The problem — Copy out only the span from the line with "(515, 133) = (366, 101): red" to the end of the data, both ends kept, word for word.

[Before-and-after scene images]
──────────────────────────────

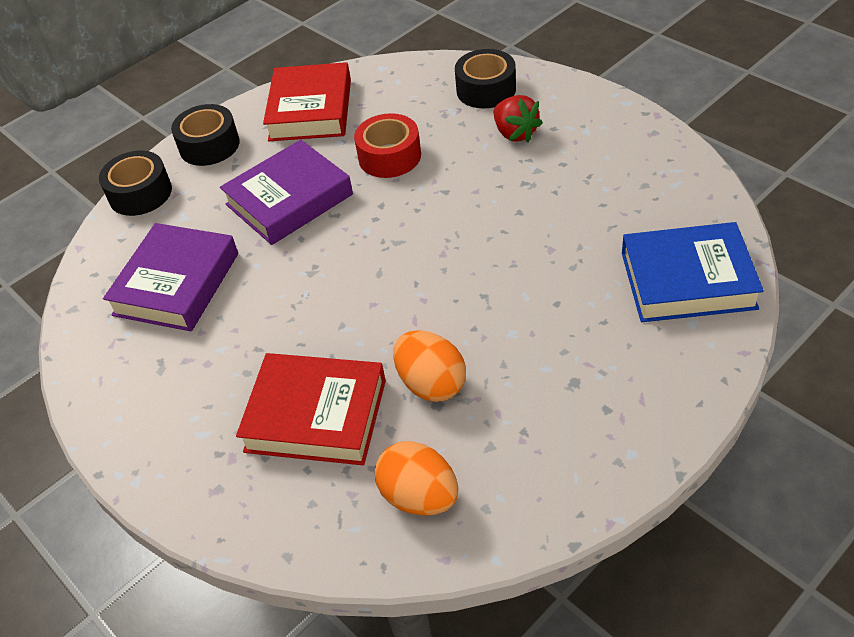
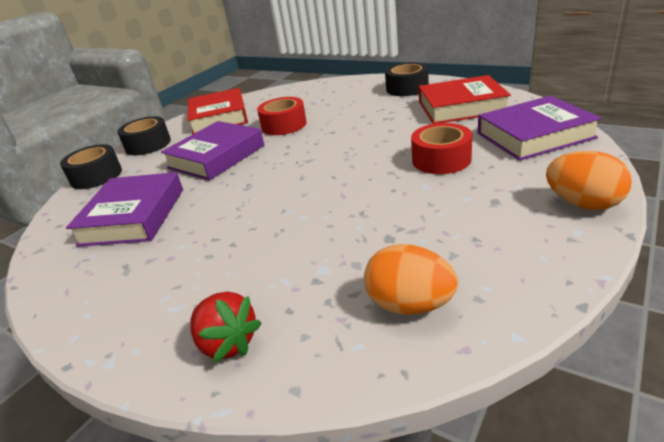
camera: 15 degrees left, 15 degrees down
(316, 416) = (283, 270): red book -> red book (461, 107)
(431, 384) = (377, 227): orange egg -> orange egg (583, 204)
(486, 90) = (336, 89): black tape -> black tape (407, 88)
(515, 133) = (366, 101): red strawberry -> red strawberry (227, 343)
(552, 291) = (441, 159): none -> red tape
(687, 280) = (534, 135): blue book -> purple book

──────────────────────────────

Exercise answer —
(515, 133) = (366, 101): red strawberry -> red strawberry (227, 343)
(552, 291) = (441, 159): none -> red tape
(687, 280) = (534, 135): blue book -> purple book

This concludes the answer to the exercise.